::: Dados de trabalho

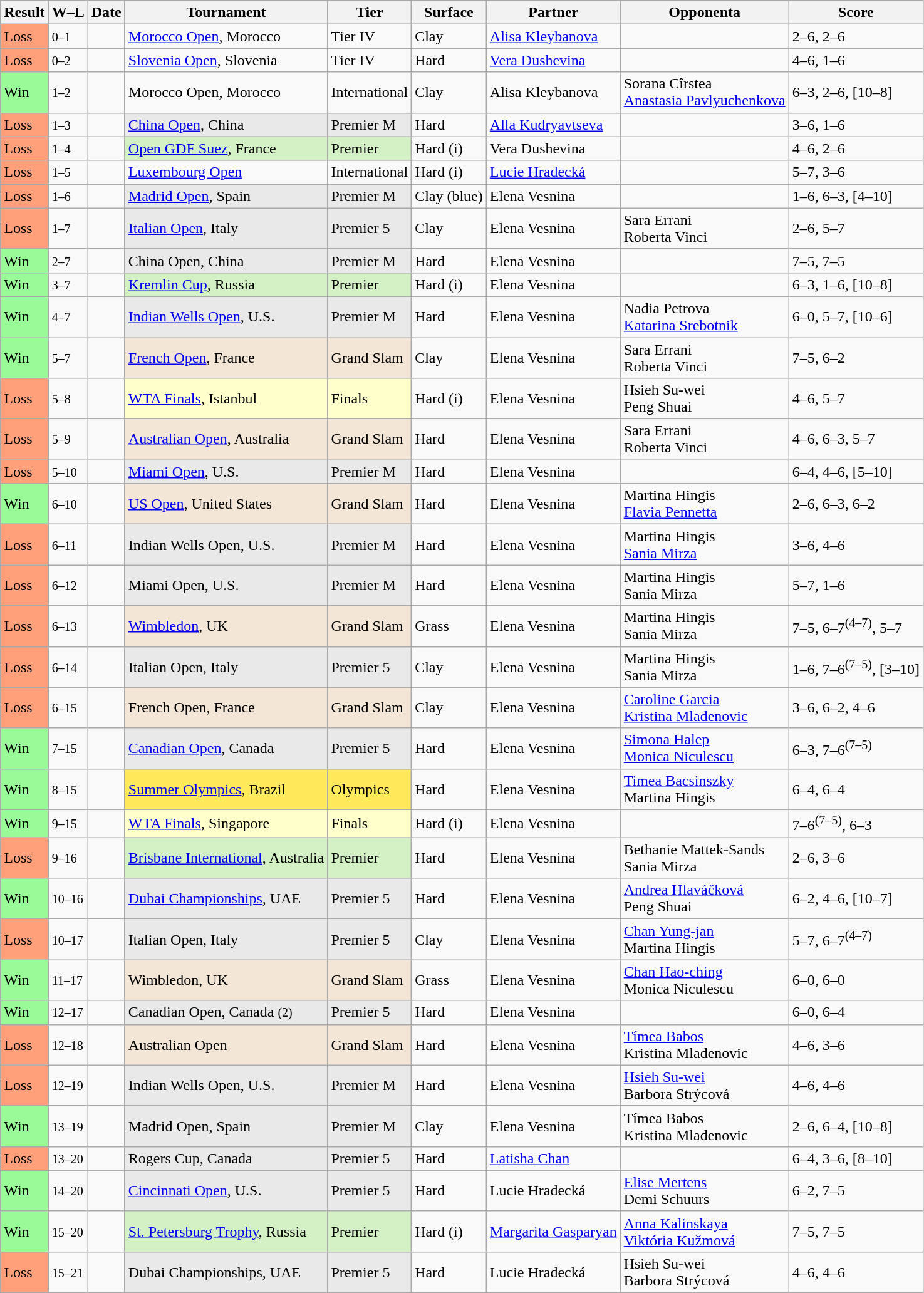
1–7 (68, 228)
6–4, 3–6, [8–10] (856, 1158)
Result (24, 13)
5–10 (68, 472)
10–17 (68, 940)
6–3, 2–6, [10–8] (856, 93)
Luxembourg Open (226, 172)
Simona Halep Monica Niculescu (704, 748)
Margarita Gasparyan (553, 1232)
6–0, 6–4 (856, 1012)
2–6, 2–6 (856, 36)
Slovenia Open, Slovenia (226, 60)
3–7 (68, 284)
Australian Open (226, 1045)
4–6, 1–6 (856, 60)
3–6, 1–6 (856, 125)
WTA Finals, Istanbul (226, 398)
Andrea Hlaváčková Peng Shuai (704, 898)
Elise Mertens Demi Schuurs (704, 1190)
12–17 (68, 1012)
Nadia Petrova Katarina Srebotnik (704, 317)
2–6, 6–3, 6–2 (856, 504)
2–7 (68, 261)
6–12 (68, 585)
Open GDF Suez, France (226, 148)
12–19 (68, 1085)
5–7, 3–6 (856, 172)
3–6, 6–2, 4–6 (856, 708)
10–16 (68, 898)
St. Petersburg Trophy, Russia (226, 1232)
7–6(7–5), 6–3 (856, 823)
Canadian Open, Canada (2) (226, 1012)
Score (856, 13)
5–7, 6–7(4–7) (856, 940)
0–1 (68, 36)
Bethanie Mattek-Sands Sania Mirza (704, 858)
6–2, 4–6, [10–7] (856, 898)
Chan Hao-ching Monica Niculescu (704, 980)
Kremlin Cup, Russia (226, 284)
5–7, 1–6 (856, 585)
4–6, 2–6 (856, 148)
Date (106, 13)
0–2 (68, 60)
2–6, 3–6 (856, 858)
4–6, 6–3, 5–7 (856, 440)
6–10 (68, 504)
6–2, 7–5 (856, 1190)
4–7 (68, 317)
6–3, 7–6(7–5) (856, 748)
Brisbane International, Australia (226, 858)
4–6, 5–7 (856, 398)
6–13 (68, 626)
Summer Olympics, Brazil (226, 789)
Clay (blue) (449, 196)
Australian Open, Australia (226, 440)
1–6 (68, 196)
Tier (370, 13)
Opponenta (704, 13)
13–20 (68, 1158)
6–4, 6–4 (856, 789)
1–2 (68, 93)
1–4 (68, 148)
1–6, 7–6(7–5), [3–10] (856, 667)
Tournament (226, 13)
1–3 (68, 125)
5–9 (68, 440)
2–6, 5–7 (856, 228)
6–0, 6–0 (856, 980)
Hsieh Su-wei Peng Shuai (704, 398)
Olympics (370, 789)
6–3, 1–6, [10–8] (856, 284)
1–5 (68, 172)
Timea Bacsinszky Martina Hingis (704, 789)
14–20 (68, 1190)
W–L (68, 13)
Caroline Garcia Kristina Mladenovic (704, 708)
8–15 (68, 789)
1–6, 6–3, [4–10] (856, 196)
Canadian Open, Canada (226, 748)
Alla Kudryavtseva (553, 125)
6–15 (68, 708)
6–4, 4–6, [5–10] (856, 472)
Partner (553, 13)
6–14 (68, 667)
4–6, 3–6 (856, 1045)
Cincinnati Open, U.S. (226, 1190)
6–0, 5–7, [10–6] (856, 317)
13–19 (68, 1126)
6–11 (68, 545)
WTA Finals, Singapore (226, 823)
15–20 (68, 1232)
7–5, 6–7(4–7), 5–7 (856, 626)
11–17 (68, 980)
5–8 (68, 398)
Latisha Chan (553, 1158)
Anna Kalinskaya Viktória Kužmová (704, 1232)
15–21 (68, 1272)
12–18 (68, 1045)
US Open, United States (226, 504)
Surface (449, 13)
7–5, 6–2 (856, 357)
9–15 (68, 823)
9–16 (68, 858)
2–6, 6–4, [10–8] (856, 1126)
5–7 (68, 357)
Chan Yung-jan Martina Hingis (704, 940)
Sorana Cîrstea Anastasia Pavlyuchenkova (704, 93)
7–15 (68, 748)
Martina Hingis Flavia Pennetta (704, 504)
3–6, 4–6 (856, 545)
Rogers Cup, Canada (226, 1158)
Identify which cell holds the provided text, then report its [X, Y] central coordinate. 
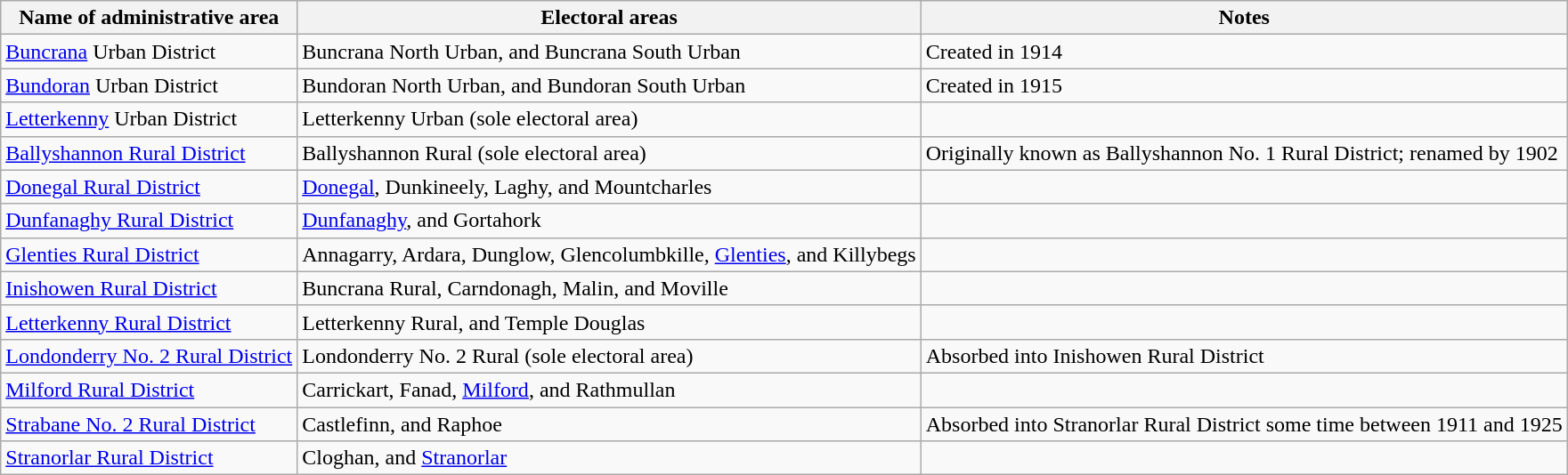
Dunfanaghy, and Gortahork [609, 221]
Bundoran Urban District [150, 85]
Notes [1244, 18]
Letterkenny Urban District [150, 119]
Ballyshannon Rural (sole electoral area) [609, 153]
Originally known as Ballyshannon No. 1 Rural District; renamed by 1902 [1244, 153]
Created in 1914 [1244, 52]
Donegal Rural District [150, 187]
Buncrana Urban District [150, 52]
Stranorlar Rural District [150, 459]
Dunfanaghy Rural District [150, 221]
Londonderry No. 2 Rural (sole electoral area) [609, 356]
Created in 1915 [1244, 85]
Londonderry No. 2 Rural District [150, 356]
Annagarry, Ardara, Dunglow, Glencolumbkille, Glenties, and Killybegs [609, 255]
Bundoran North Urban, and Bundoran South Urban [609, 85]
Buncrana Rural, Carndonagh, Malin, and Moville [609, 288]
Inishowen Rural District [150, 288]
Castlefinn, and Raphoe [609, 425]
Letterkenny Urban (sole electoral area) [609, 119]
Absorbed into Inishowen Rural District [1244, 356]
Milford Rural District [150, 390]
Electoral areas [609, 18]
Letterkenny Rural District [150, 322]
Glenties Rural District [150, 255]
Strabane No. 2 Rural District [150, 425]
Ballyshannon Rural District [150, 153]
Cloghan, and Stranorlar [609, 459]
Carrickart, Fanad, Milford, and Rathmullan [609, 390]
Name of administrative area [150, 18]
Donegal, Dunkineely, Laghy, and Mountcharles [609, 187]
Absorbed into Stranorlar Rural District some time between 1911 and 1925 [1244, 425]
Buncrana North Urban, and Buncrana South Urban [609, 52]
Letterkenny Rural, and Temple Douglas [609, 322]
Locate the cell with the specified text and output its [x, y] center coordinate. 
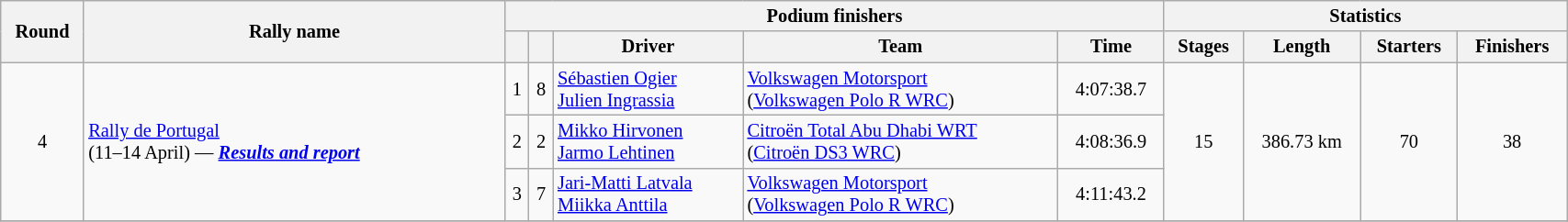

::::::

### Requisitos
Transforme todos os registros acima em uma lista numerada, suprimindo as linhas em branco e excluindo as imagens.

### Resultado da tarefa
1. 1–7 (68, 228)
2. 6–4, 3–6, [8–10] (856, 1158)
3. Result (24, 13)
4. 5–10 (68, 472)
5. 10–17 (68, 940)
6. 6–3, 2–6, [10–8] (856, 93)
7. Luxembourg Open (226, 172)
8. Simona Halep Monica Niculescu (704, 748)
9. Margarita Gasparyan (553, 1232)
10. 6–0, 6–4 (856, 1012)
11. 2–6, 2–6 (856, 36)
12. Slovenia Open, Slovenia (226, 60)
13. 3–7 (68, 284)
14. Australian Open (226, 1045)
15. 4–6, 1–6 (856, 60)
16. 3–6, 1–6 (856, 125)
17. WTA Finals, Istanbul (226, 398)
18. Andrea Hlaváčková Peng Shuai (704, 898)
19. Elise Mertens Demi Schuurs (704, 1190)
20. 12–17 (68, 1012)
21. Nadia Petrova Katarina Srebotnik (704, 317)
22. 2–6, 6–3, 6–2 (856, 504)
23. 2–7 (68, 261)
24. 6–12 (68, 585)
25. Open GDF Suez, France (226, 148)
26. 12–19 (68, 1085)
27. 5–7, 3–6 (856, 172)
28. 3–6, 6–2, 4–6 (856, 708)
29. 10–16 (68, 898)
30. St. Petersburg Trophy, Russia (226, 1232)
31. 7–6(7–5), 6–3 (856, 823)
32. Canadian Open, Canada (2) (226, 1012)
33. Score (856, 13)
34. 5–7, 6–7(4–7) (856, 940)
35. 0–1 (68, 36)
36. Bethanie Mattek-Sands Sania Mirza (704, 858)
37. 6–2, 4–6, [10–7] (856, 898)
38. Chan Hao-ching Monica Niculescu (704, 980)
39. Kremlin Cup, Russia (226, 284)
40. 5–7, 1–6 (856, 585)
41. 4–6, 2–6 (856, 148)
42. Date (106, 13)
43. 0–2 (68, 60)
44. 2–6, 3–6 (856, 858)
45. 4–6, 6–3, 5–7 (856, 440)
46. 6–10 (68, 504)
47. 6–2, 7–5 (856, 1190)
48. 4–7 (68, 317)
49. 6–3, 7–6(7–5) (856, 748)
50. Brisbane International, Australia (226, 858)
51. 4–6, 5–7 (856, 398)
52. 6–13 (68, 626)
53. Summer Olympics, Brazil (226, 789)
54. Clay (blue) (449, 196)
55. Australian Open, Australia (226, 440)
56. 1–6 (68, 196)
57. Tier (370, 13)
58. Opponenta (704, 13)
59. 13–20 (68, 1158)
60. 6–4, 6–4 (856, 789)
61. 1–2 (68, 93)
62. 1–4 (68, 148)
63. 1–6, 7–6(7–5), [3–10] (856, 667)
64. Tournament (226, 13)
65. 1–3 (68, 125)
66. 5–9 (68, 440)
67. 2–6, 5–7 (856, 228)
68. 6–0, 6–0 (856, 980)
69. Hsieh Su-wei Peng Shuai (704, 398)
70. Olympics (370, 789)
71. 6–3, 1–6, [10–8] (856, 284)
72. 1–5 (68, 172)
73. Timea Bacsinszky Martina Hingis (704, 789)
74. 14–20 (68, 1190)
75. W–L (68, 13)
76. Caroline Garcia Kristina Mladenovic (704, 708)
77. 8–15 (68, 789)
78. 1–6, 6–3, [4–10] (856, 196)
79. Canadian Open, Canada (226, 748)
80. Alla Kudryavtseva (553, 125)
81. 6–15 (68, 708)
82. 6–4, 4–6, [5–10] (856, 472)
83. Partner (553, 13)
84. 6–14 (68, 667)
85. 4–6, 3–6 (856, 1045)
86. Cincinnati Open, U.S. (226, 1190)
87. 6–0, 5–7, [10–6] (856, 317)
88. 13–19 (68, 1126)
89. 6–11 (68, 545)
90. WTA Finals, Singapore (226, 823)
91. 15–20 (68, 1232)
92. 7–5, 6–7(4–7), 5–7 (856, 626)
93. 11–17 (68, 980)
94. 5–8 (68, 398)
95. Latisha Chan (553, 1158)
96. Anna Kalinskaya Viktória Kužmová (704, 1232)
97. 15–21 (68, 1272)
98. 12–18 (68, 1045)
99. US Open, United States (226, 504)
100. Surface (449, 13)
101. 7–5, 6–2 (856, 357)
102. 9–15 (68, 823)
103. 9–16 (68, 858)
104. 2–6, 6–4, [10–8] (856, 1126)
105. 5–7 (68, 357)
106. Chan Yung-jan Martina Hingis (704, 940)
107. Sorana Cîrstea Anastasia Pavlyuchenkova (704, 93)
108. 7–15 (68, 748)
109. Martina Hingis Flavia Pennetta (704, 504)
110. 3–6, 4–6 (856, 545)
111. Rogers Cup, Canada (226, 1158)
112. Identify which cell holds the provided text, then report its [X, Y] central coordinate. 
113. Dunfanaghy, and Gortahork [609, 221]
114. Bundoran Urban District [150, 85]
115. Notes [1244, 18]
116. Letterkenny Urban District [150, 119]
117. Ballyshannon Rural (sole electoral area) [609, 153]
118. Originally known as Ballyshannon No. 1 Rural District; renamed by 1902 [1244, 153]
119. Created in 1914 [1244, 52]
120. Donegal Rural District [150, 187]
121. Buncrana Urban District [150, 52]
122. Stranorlar Rural District [150, 459]
123. Dunfanaghy Rural District [150, 221]
124. Londonderry No. 2 Rural (sole electoral area) [609, 356]
125. Created in 1915 [1244, 85]
126. Londonderry No. 2 Rural District [150, 356]
127. Annagarry, Ardara, Dunglow, Glencolumbkille, Glenties, and Killybegs [609, 255]
128. Bundoran North Urban, and Bundoran South Urban [609, 85]
129. Buncrana Rural, Carndonagh, Malin, and Moville [609, 288]
130. Inishowen Rural District [150, 288]
131. Castlefinn, and Raphoe [609, 425]
132. Letterkenny Urban (sole electoral area) [609, 119]
133. Absorbed into Inishowen Rural District [1244, 356]
134. Milford Rural District [150, 390]
135. Electoral areas [609, 18]
136. Letterkenny Rural District [150, 322]
137. Glenties Rural District [150, 255]
138. Strabane No. 2 Rural District [150, 425]
139. Ballyshannon Rural District [150, 153]
140. Cloghan, and Stranorlar [609, 459]
141. Carrickart, Fanad, Milford, and Rathmullan [609, 390]
142. Name of administrative area [150, 18]
143. Donegal, Dunkineely, Laghy, and Mountcharles [609, 187]
144. Absorbed into Stranorlar Rural District some time between 1911 and 1925 [1244, 425]
145. Buncrana North Urban, and Buncrana South Urban [609, 52]
146. Letterkenny Rural, and Temple Douglas [609, 322]
147. Locate the cell with the specified text and output its [x, y] center coordinate. 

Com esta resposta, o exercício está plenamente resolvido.